> _Work item_
Copy the listing below letter for letter, passing over each picture.

> _Records supplied_
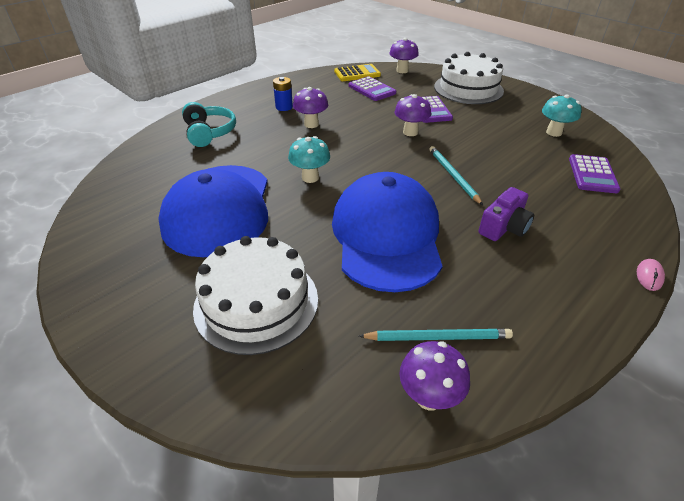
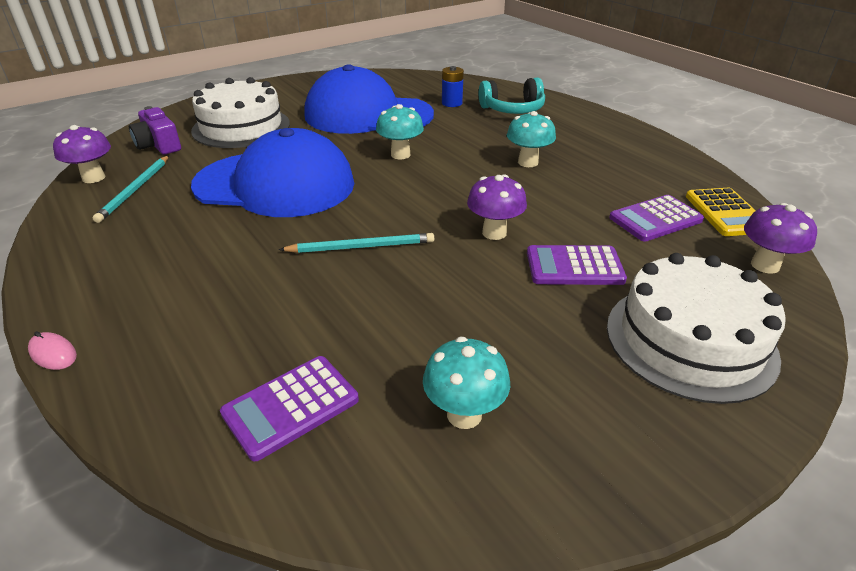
camera: 100 degrees right, 5 degrees down
blue battery [273,77,293,111] -> blue battery moved to [442,66,464,107]
purple mushroom [293,87,328,128] -> turquoise mushroom [507,111,556,167]
purple camera [479,187,534,241] -> purple camera moved to [129,106,181,155]
purple calculator [569,154,621,193] -> purple calculator turned 60 degrees counterclockwise [220,356,359,461]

> _Task result_
camera: 100 degrees right, 5 degrees down
blue battery [273,77,293,111] -> blue battery moved to [442,66,464,107]
purple mushroom [293,87,328,128] -> turquoise mushroom [507,111,556,167]
purple camera [479,187,534,241] -> purple camera moved to [129,106,181,155]
purple calculator [569,154,621,193] -> purple calculator turned 60 degrees counterclockwise [220,356,359,461]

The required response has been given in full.